Object tracking records:
•••

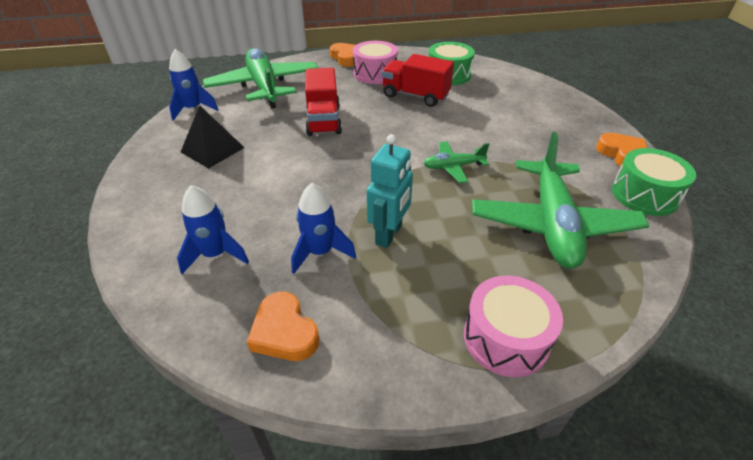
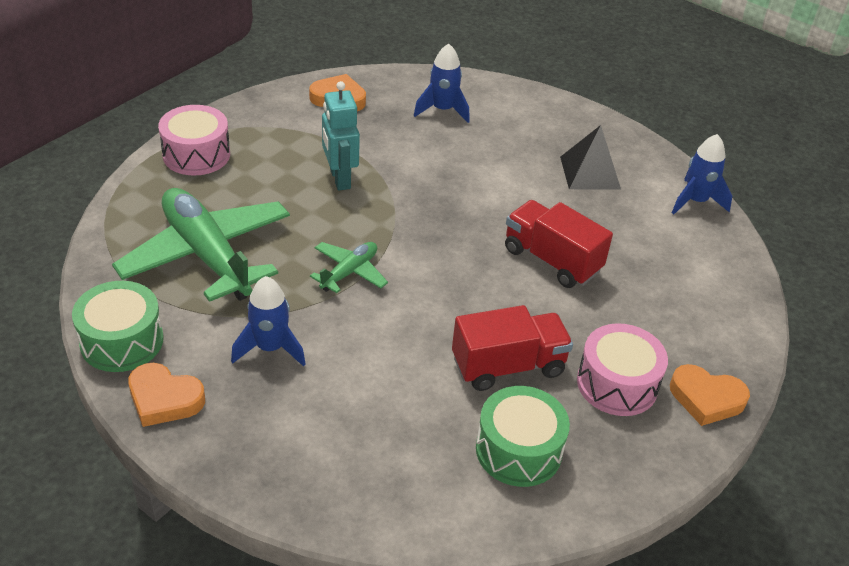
camera: 135 degrees right, 0 degrees up
green plane [203,48,319,109] -> none
blue rocket [291,183,356,274] -> blue rocket moved to [231,276,306,367]

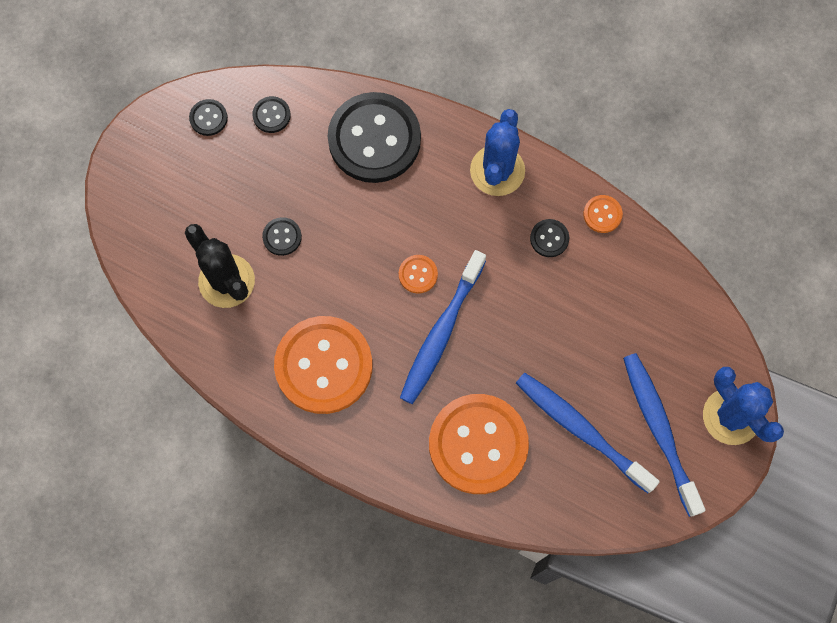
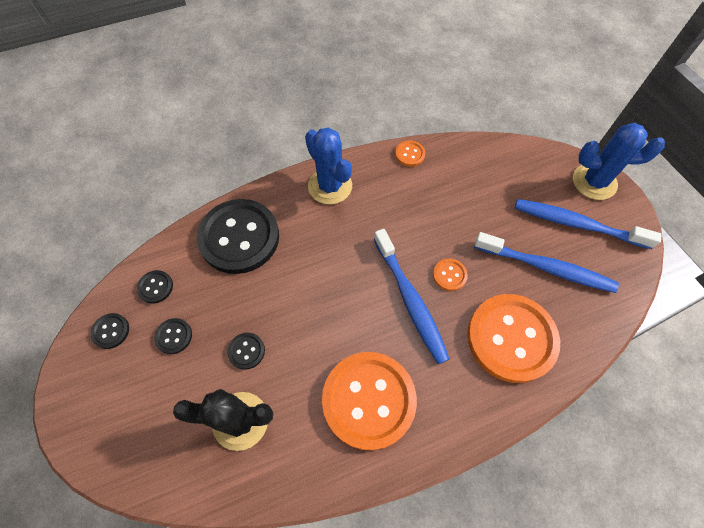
camera: 50 degrees left, 10 degrees down
orange button [399,255,438,294] -> orange button moved to [433,259,468,291]
blue toothbrush [516,373,660,493] -> blue toothbrush turned 150 degrees counterclockwise [474,232,619,293]
black button [530,219,569,257] -> black button moved to [154,318,192,354]

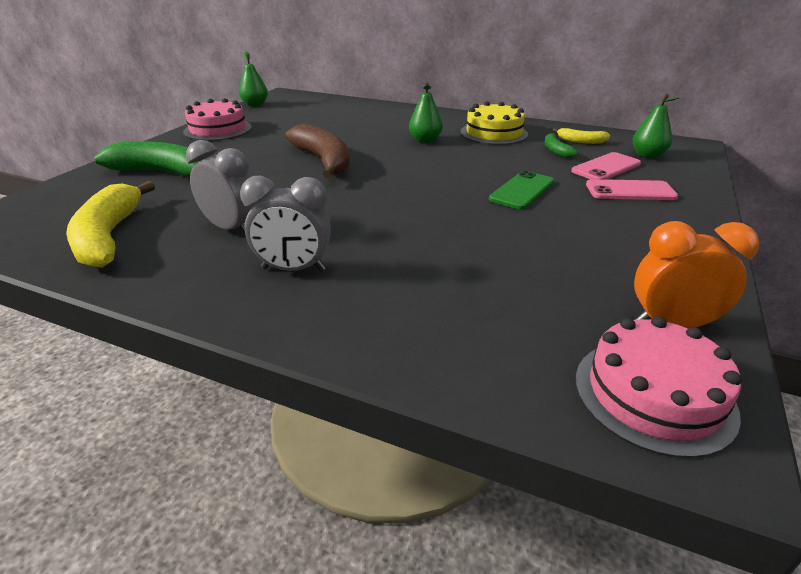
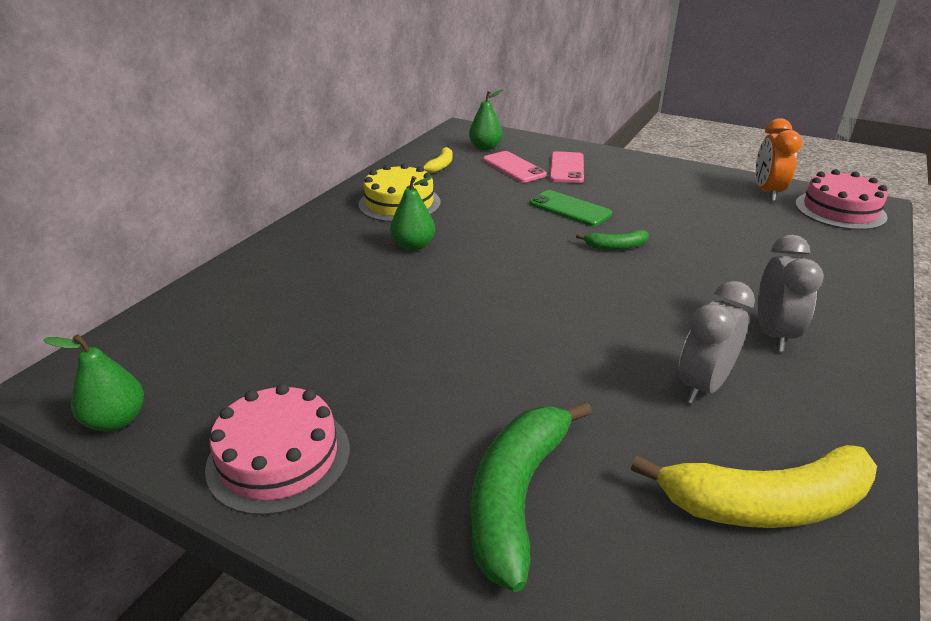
camera: 85 degrees left, 0 degrees up
brown banana [285,124,349,178] -> none
green banana [545,133,578,158] -> green banana moved to [576,230,649,250]

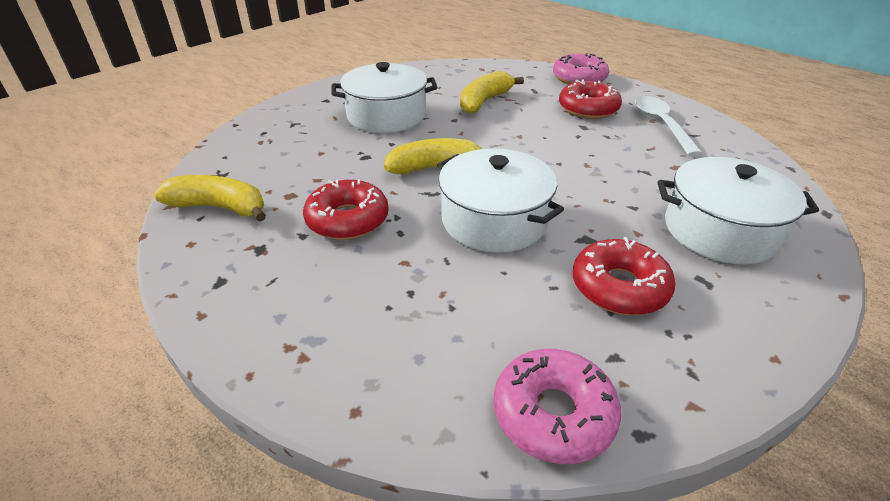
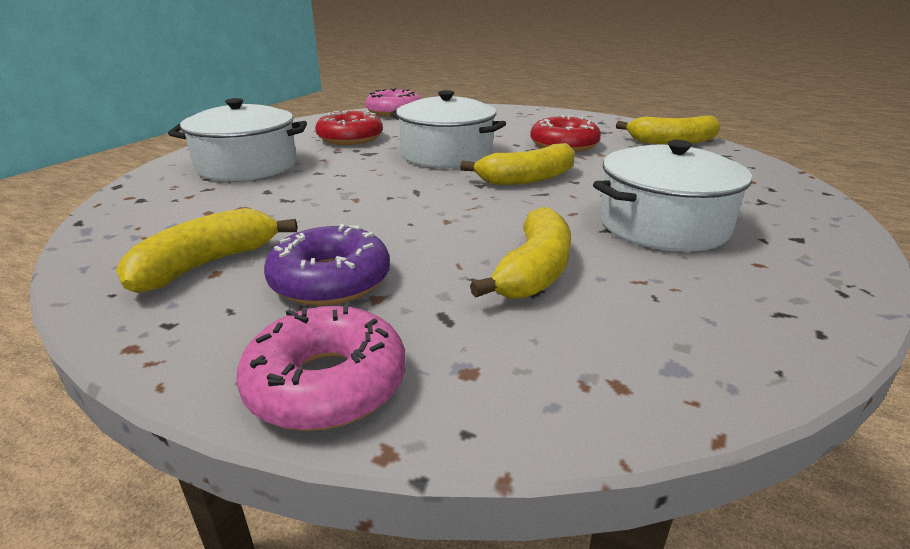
camera: 165 degrees right, 10 degrees down
red donut [559,80,622,119] -> purple donut [264,224,390,306]
white spoon [635,96,702,156] -> yellow banana [116,208,297,293]

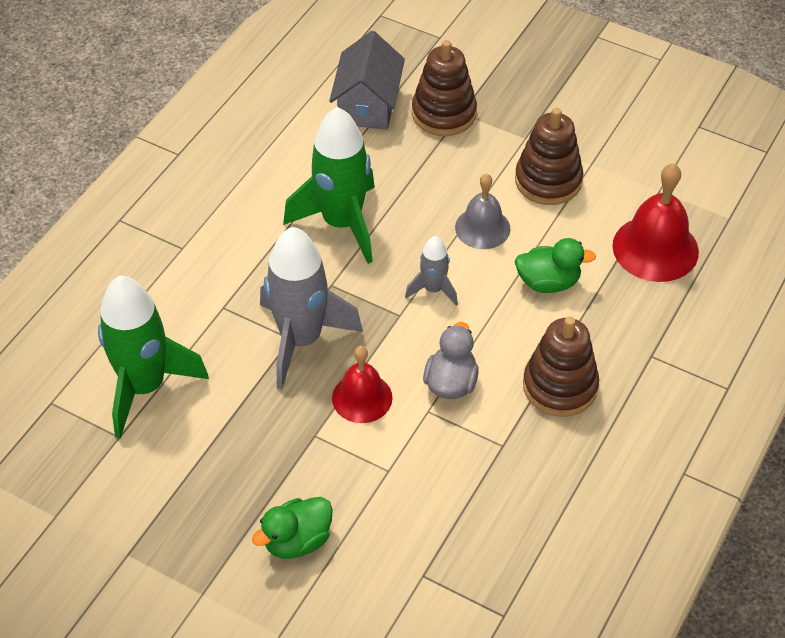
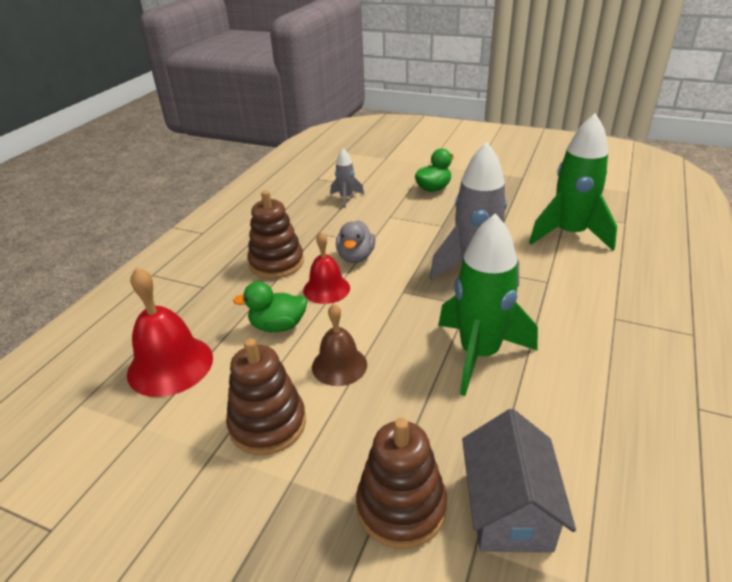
camera: 175 degrees right, 15 degrees down
red bell [332,346,393,423] -> red bell moved to [303,232,350,304]
grey rocket [405,236,458,305] -> grey rocket moved to [330,148,364,208]
grey bell [455,174,510,249] -> brown bell [312,304,367,386]

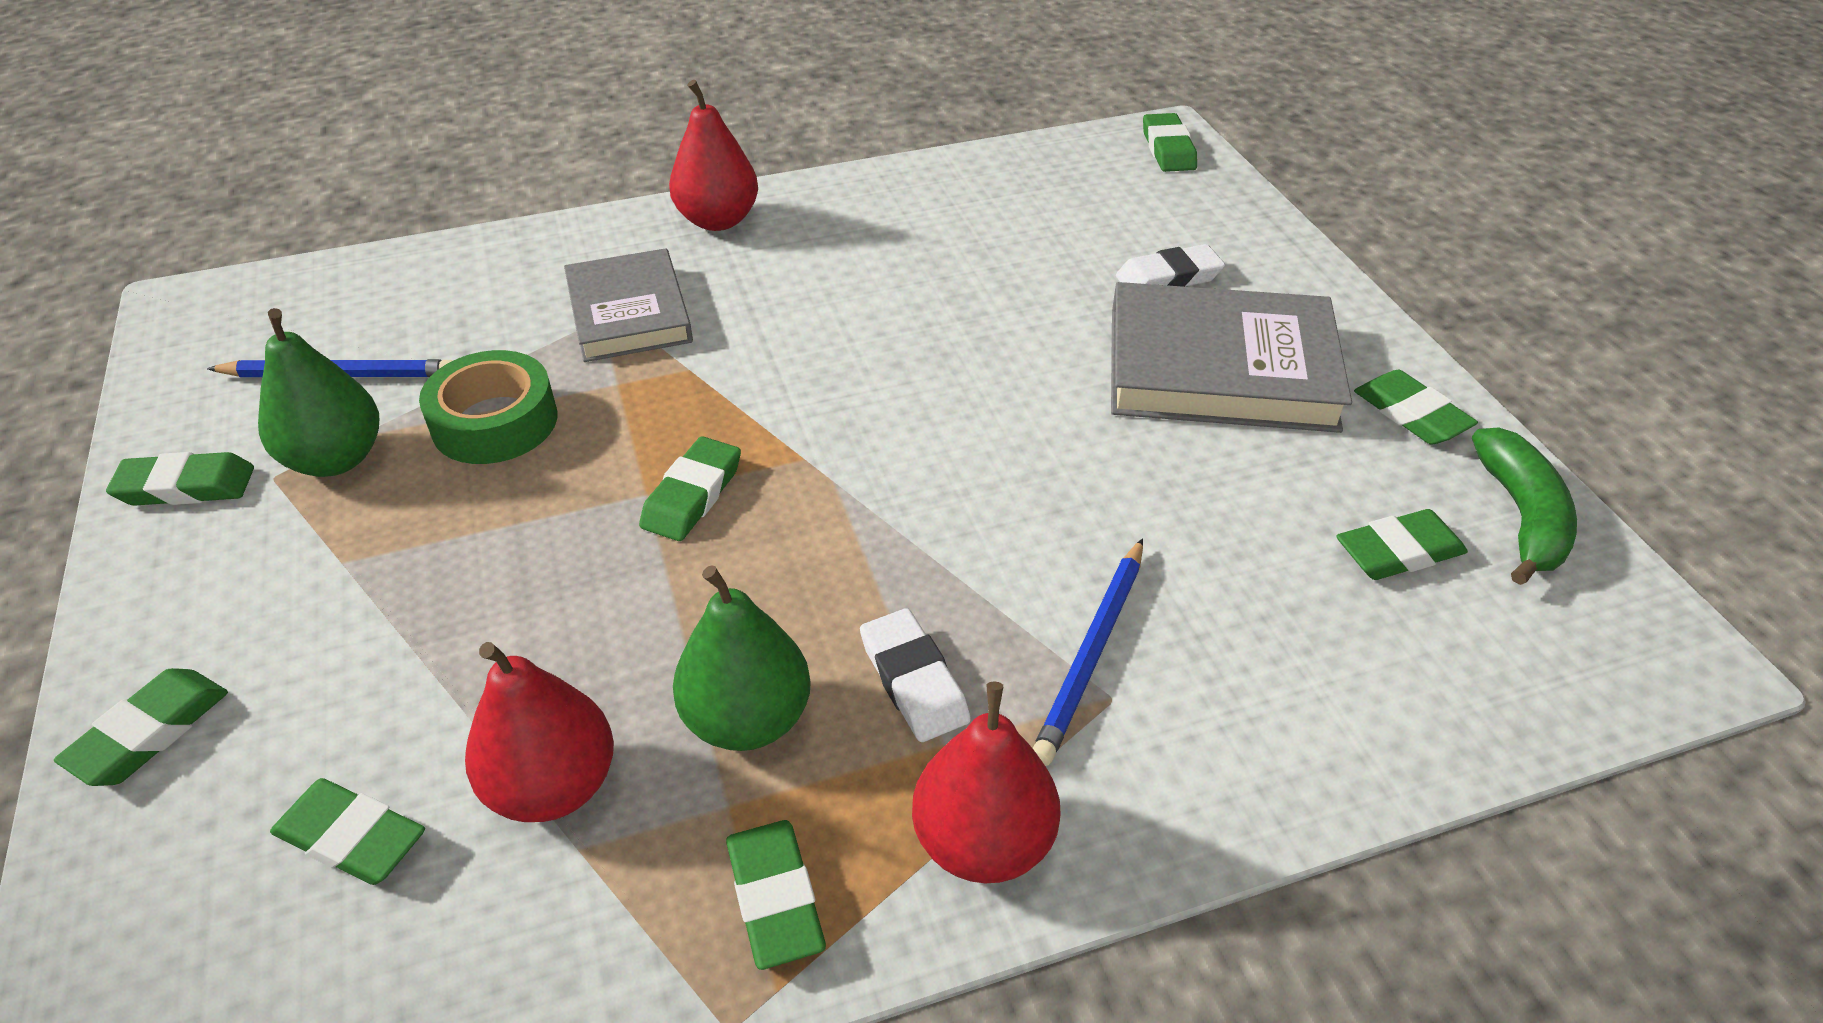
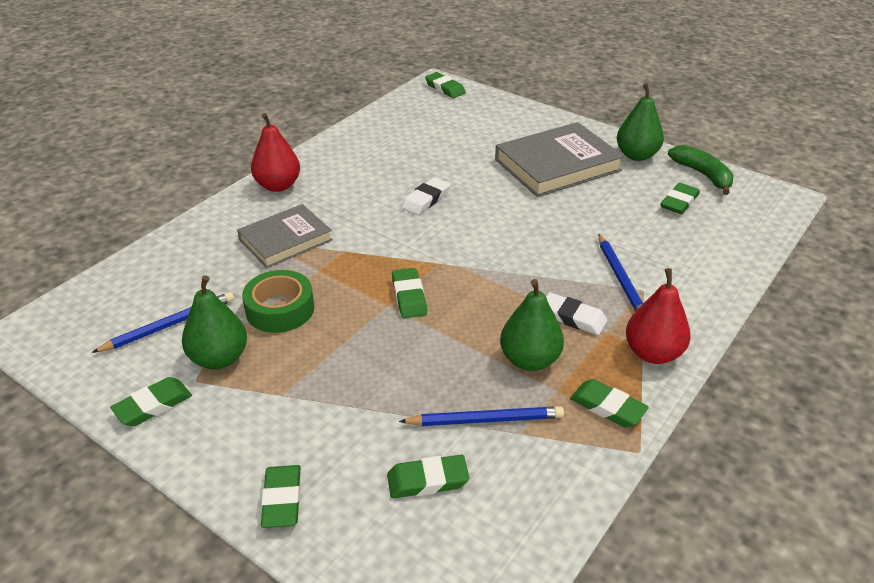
camera: 35 degrees left, 5 degrees down
red pear [465,642,614,822] -> blue pencil [399,406,564,426]
grey book [564,248,693,362] -> grey book turned 75 degrees counterclockwise [237,204,333,268]
white eraser [1116,244,1225,287] -> white eraser moved to [402,177,450,215]
green eraser [1354,370,1478,445] -> green pear [617,83,664,161]

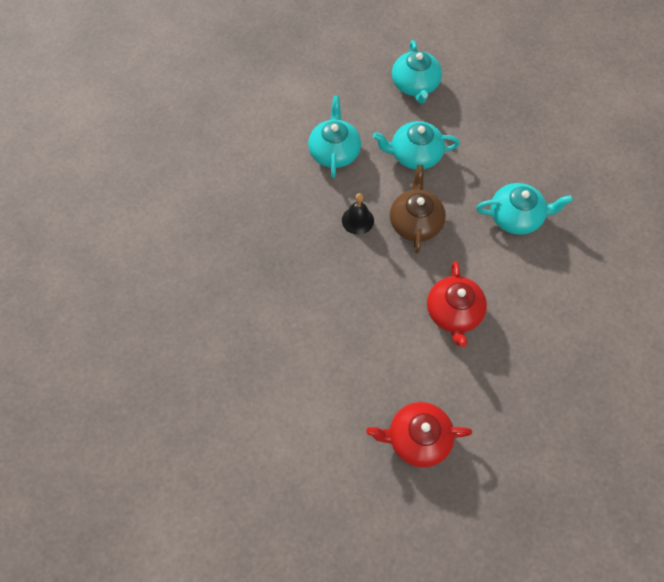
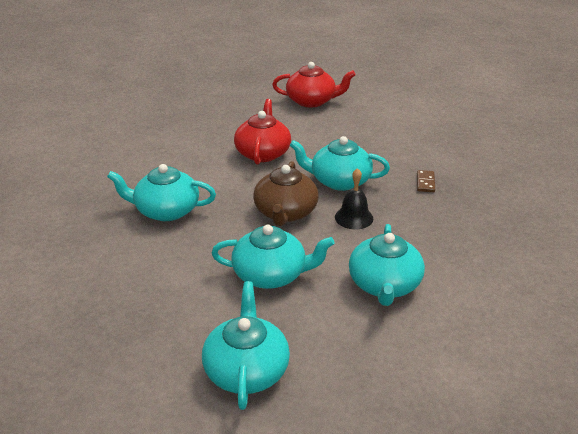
camera: 175 degrees left, 30 degrees down
none -> turquoise teapot [290,136,390,191]
none -> brown domino [417,170,435,192]

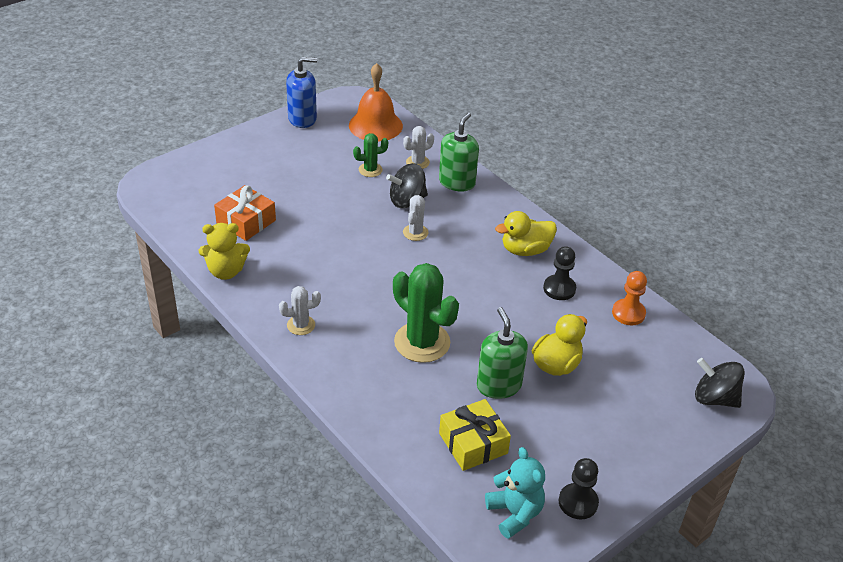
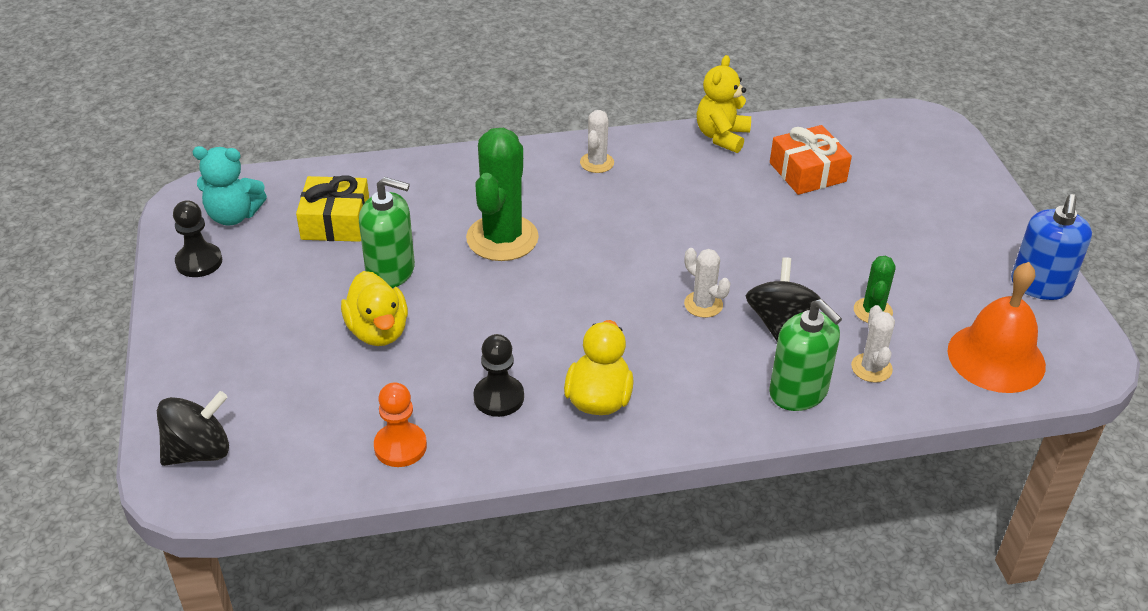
camera: 120 degrees right, 0 degrees up
green cactus [393,263,459,363] -> green cactus turned 60 degrees counterclockwise [466,128,539,261]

•••

:: Your objective ::
Could you tally the lines in the data that contain the string "button" and answer with the number alone?

:: Answer area ::
2